# What the exercise asks
With the pictures left out, write out exactly the lines of the listing below that run from the line with "orange semicircle: (227, 225)" through the line with "gray triangle: (86, 460)".

# Dataset records
--------

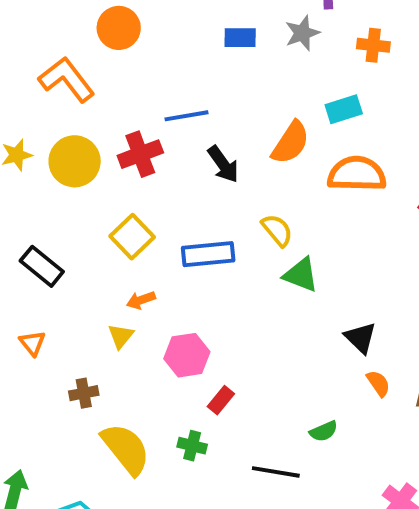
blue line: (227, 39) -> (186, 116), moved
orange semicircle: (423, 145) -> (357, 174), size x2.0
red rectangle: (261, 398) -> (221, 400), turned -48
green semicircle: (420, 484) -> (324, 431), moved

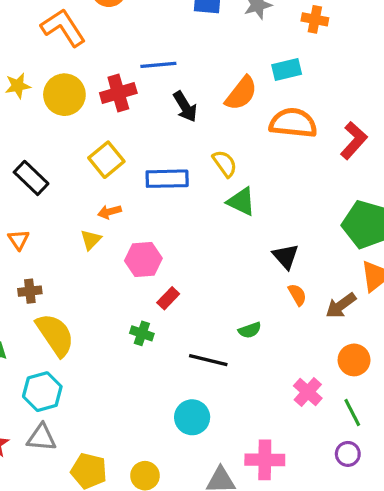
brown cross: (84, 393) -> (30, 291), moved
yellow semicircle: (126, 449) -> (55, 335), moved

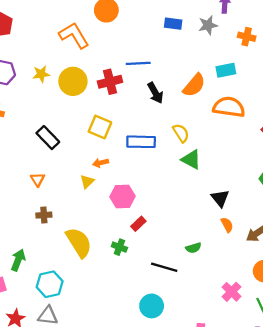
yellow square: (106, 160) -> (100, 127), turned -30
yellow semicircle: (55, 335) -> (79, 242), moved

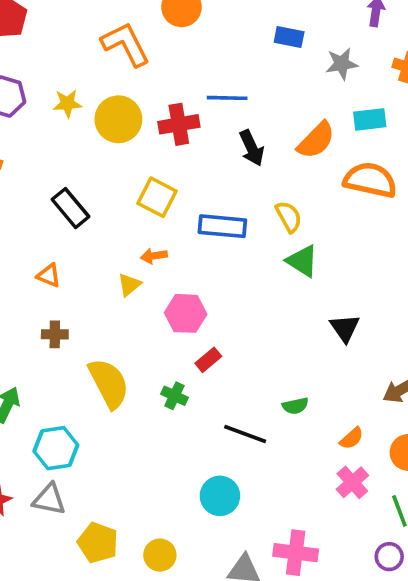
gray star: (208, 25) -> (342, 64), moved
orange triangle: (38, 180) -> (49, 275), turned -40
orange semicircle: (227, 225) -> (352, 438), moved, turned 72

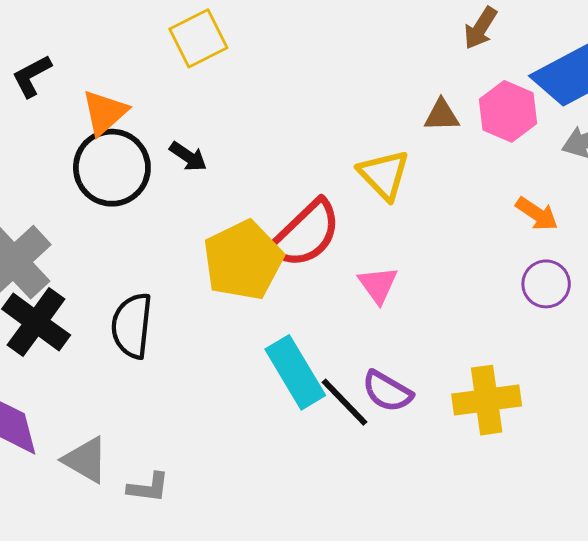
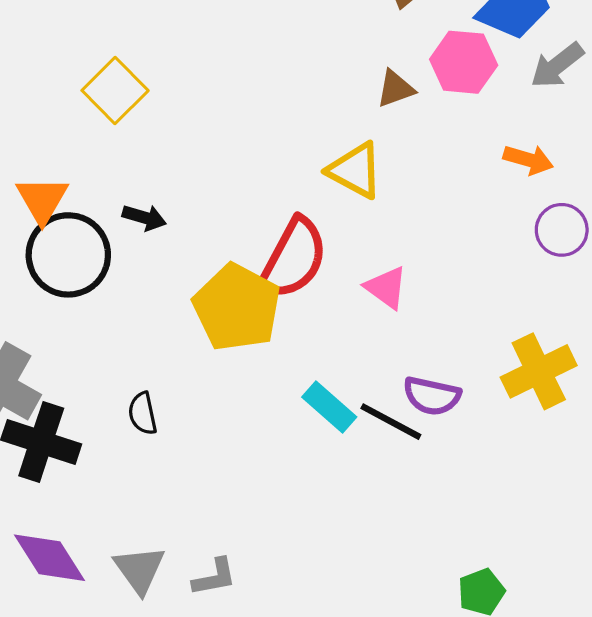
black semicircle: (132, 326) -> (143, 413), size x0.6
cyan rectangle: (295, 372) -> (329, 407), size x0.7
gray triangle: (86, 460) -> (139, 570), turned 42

--------

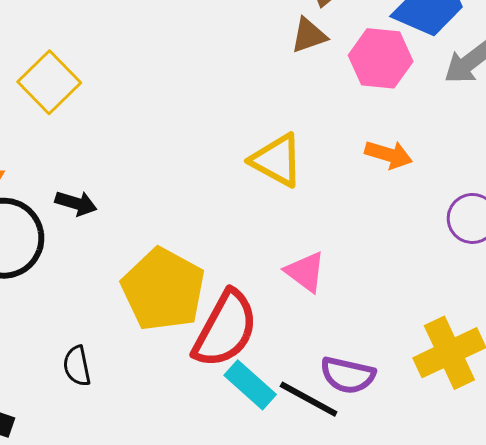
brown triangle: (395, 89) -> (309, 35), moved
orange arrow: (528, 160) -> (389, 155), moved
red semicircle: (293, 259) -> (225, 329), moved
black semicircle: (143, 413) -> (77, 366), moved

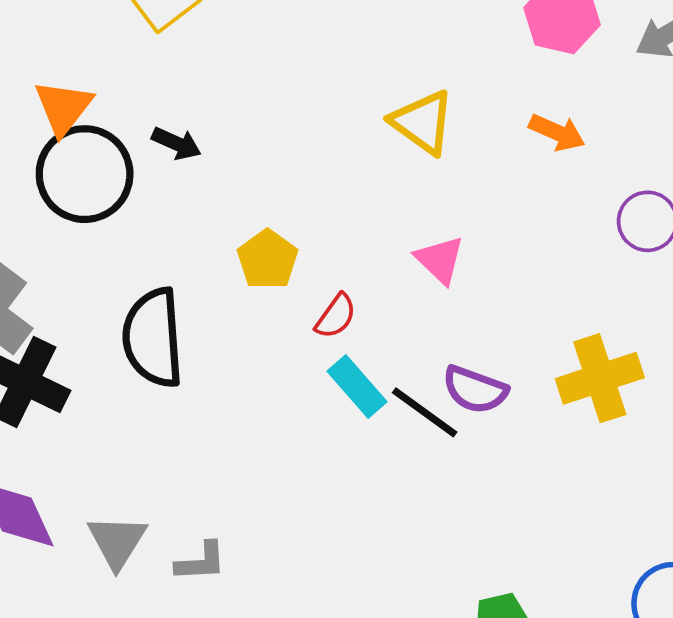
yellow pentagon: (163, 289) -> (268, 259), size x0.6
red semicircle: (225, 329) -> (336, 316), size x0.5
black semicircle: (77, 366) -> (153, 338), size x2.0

--------

# Task output
orange semicircle: (227, 225) -> (352, 438), moved, turned 72

black semicircle: (132, 326) -> (143, 413), size x0.6
cyan rectangle: (295, 372) -> (329, 407), size x0.7
gray triangle: (86, 460) -> (139, 570), turned 42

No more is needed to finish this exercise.